Records from a dataset
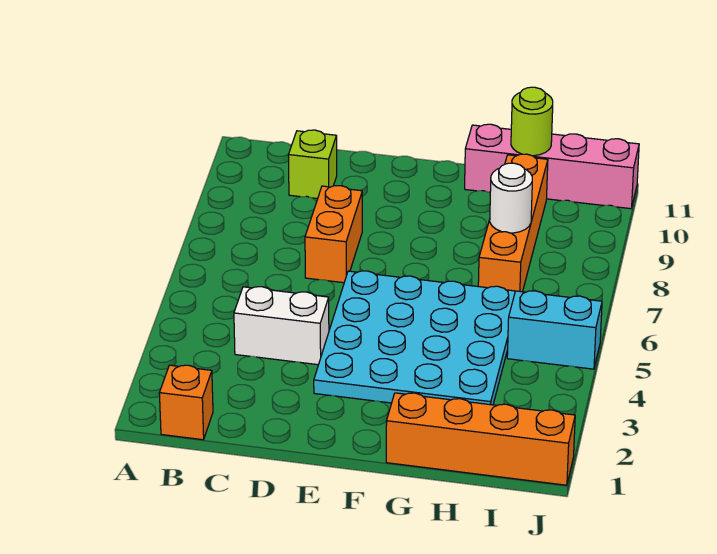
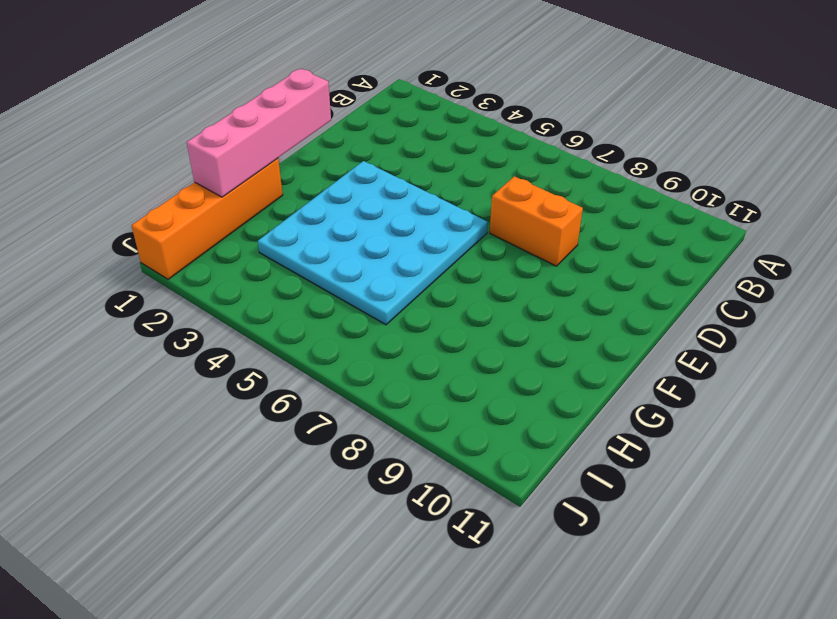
pink brick E1:H1 level 2 -> pink brick G11:J11 level 1
none -> orange brick B1 level 1
none -> white brick C4:D4 level 1

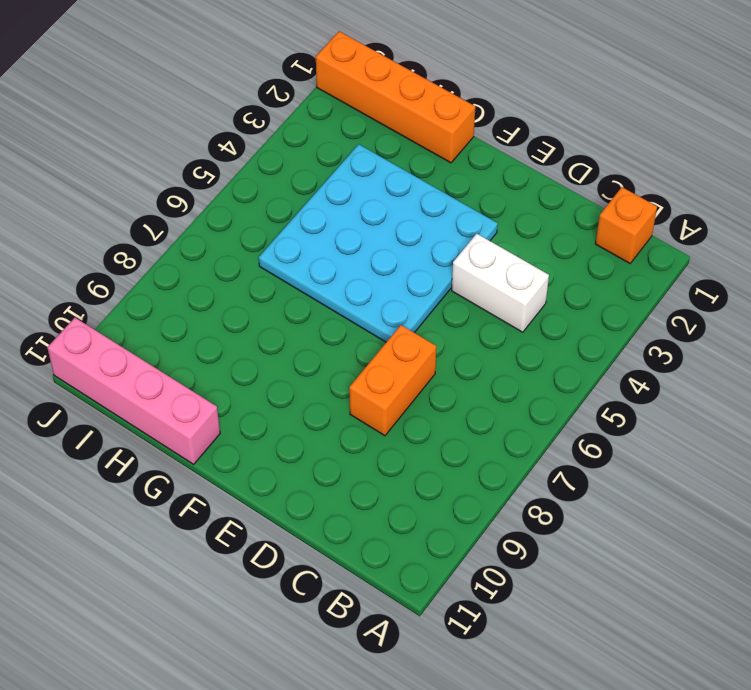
none -> lime brick C10 level 1
none -> orange brick H7:H10 level 1

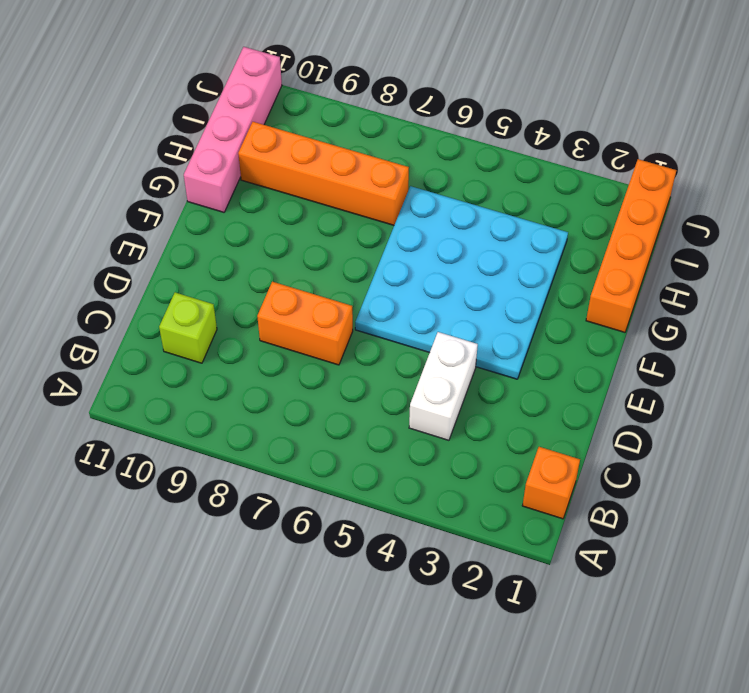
none -> cyan brick I5:J5 level 1
none -> white round brick H8 level 2

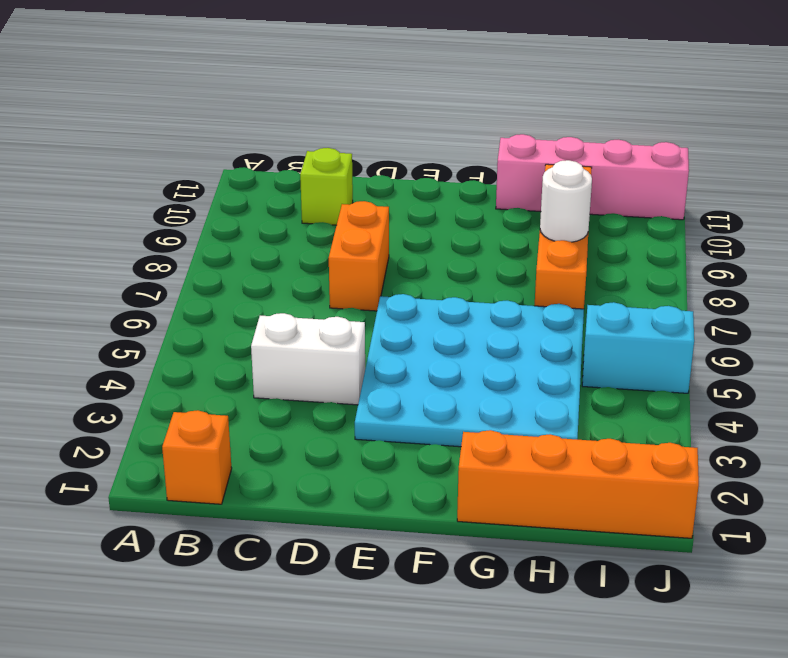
none -> lime round brick H11 level 2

■ Task
When you repeat the data, keep it exact and drop every picture.

■ Answer for the task
pink brick E1:H1 level 2 -> pink brick G11:J11 level 1
none -> orange brick B1 level 1
none -> white brick C4:D4 level 1

none -> lime brick C10 level 1
none -> orange brick H7:H10 level 1

none -> cyan brick I5:J5 level 1
none -> white round brick H8 level 2

none -> lime round brick H11 level 2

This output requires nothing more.